§ **Given information**:
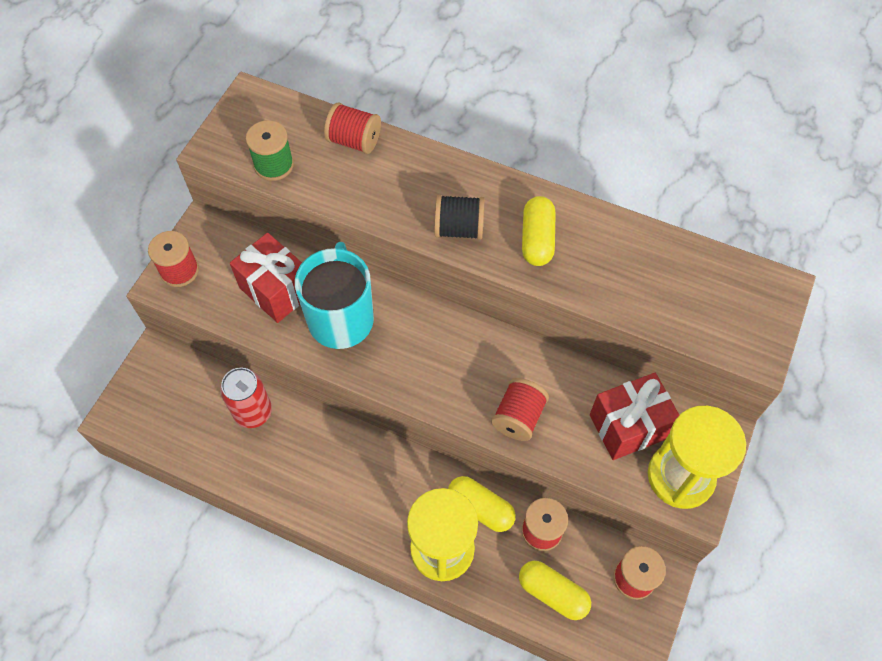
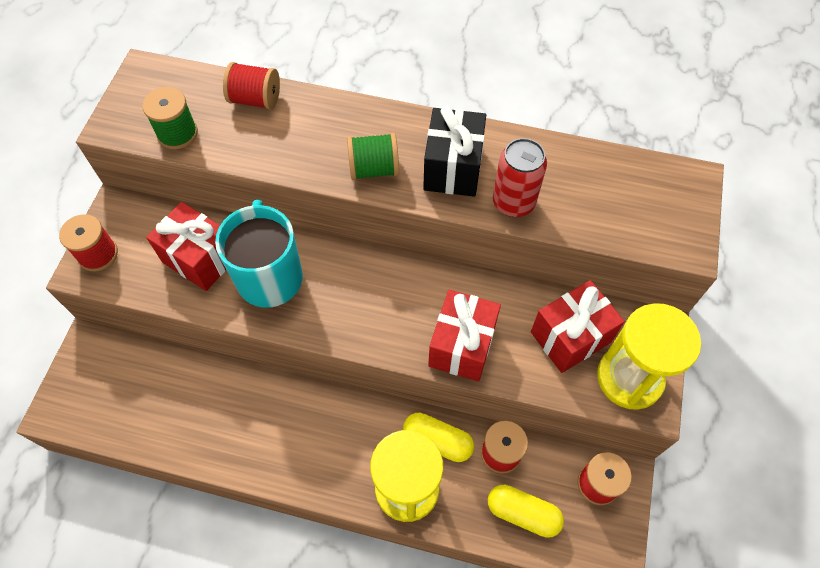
camera: 10 degrees left, 0 degrees up
(253, 412) = (196, 384): red can -> red can (513, 202)
(459, 229) = (374, 169): black spool -> green spool
(518, 417) = (462, 346): red spool -> red gift
(537, 239) = (452, 168): yellow capsule -> black gift

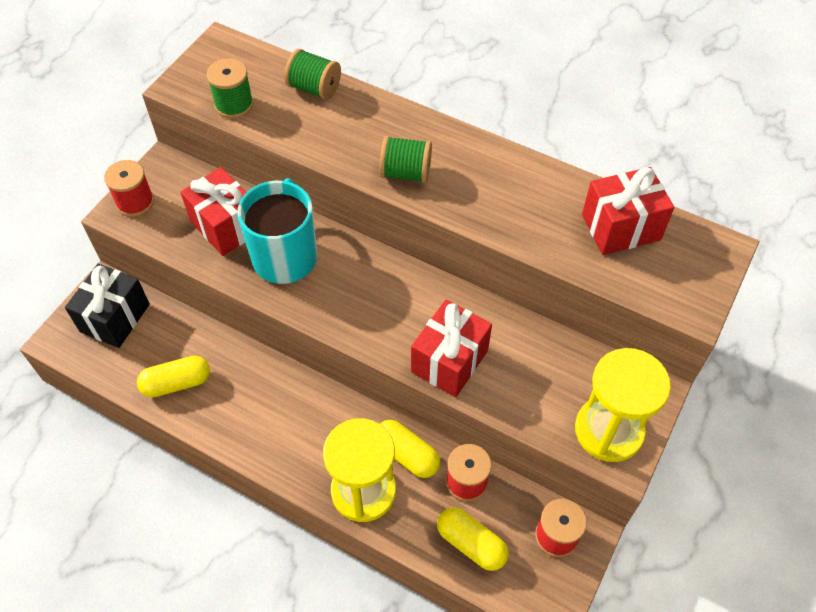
camera: 15 degrees right, 5 degrees down
(191, 427) = (177, 383): none -> yellow capsule
(255, 99) = (314, 88): red spool -> green spool
(452, 168) = (482, 188): black gift -> black gift (115, 318)
(513, 202) = (531, 231): red can -> none
(570, 337) = (560, 378): red gift -> red gift (621, 227)

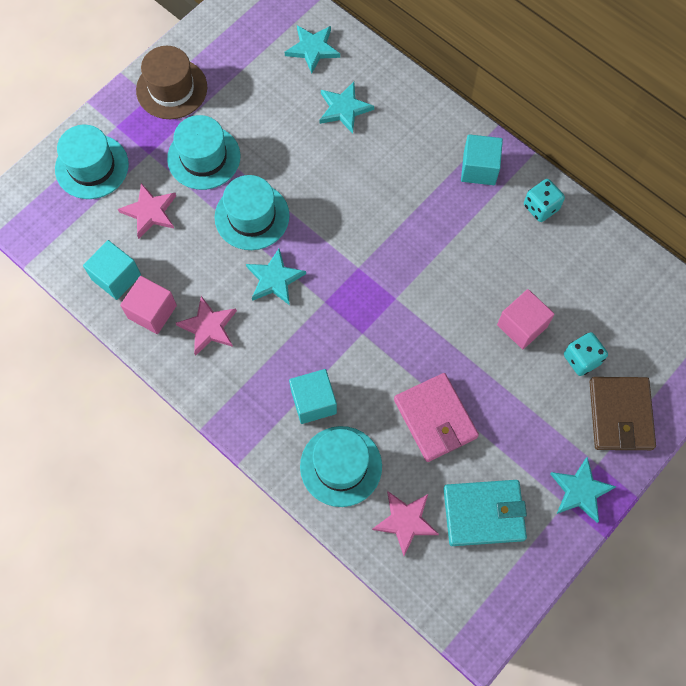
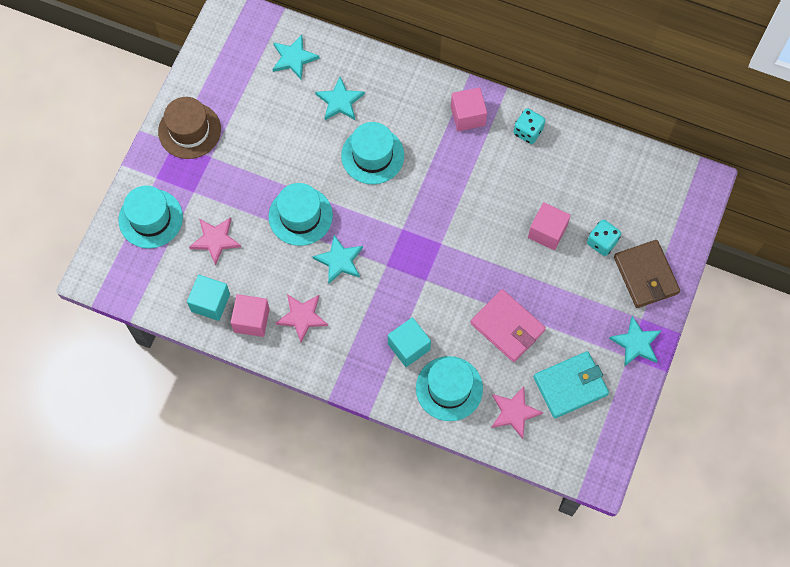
camera: 20 degrees left, 0 degrees up
(204, 157) = (241, 180): turquoise hat -> turquoise hat (372, 155)
(479, 169) = (467, 116): turquoise cube -> pink cube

§ **Exercise**: Omitting all images, retype each line of the records precisely.

§ **Response**:
camera: 10 degrees left, 0 degrees up
(253, 412) = (196, 384): red can -> red can (513, 202)
(459, 229) = (374, 169): black spool -> green spool
(518, 417) = (462, 346): red spool -> red gift
(537, 239) = (452, 168): yellow capsule -> black gift

camera: 15 degrees right, 5 degrees down
(191, 427) = (177, 383): none -> yellow capsule
(255, 99) = (314, 88): red spool -> green spool
(452, 168) = (482, 188): black gift -> black gift (115, 318)
(513, 202) = (531, 231): red can -> none
(570, 337) = (560, 378): red gift -> red gift (621, 227)

camera: 20 degrees left, 0 degrees up
(204, 157) = (241, 180): turquoise hat -> turquoise hat (372, 155)
(479, 169) = (467, 116): turquoise cube -> pink cube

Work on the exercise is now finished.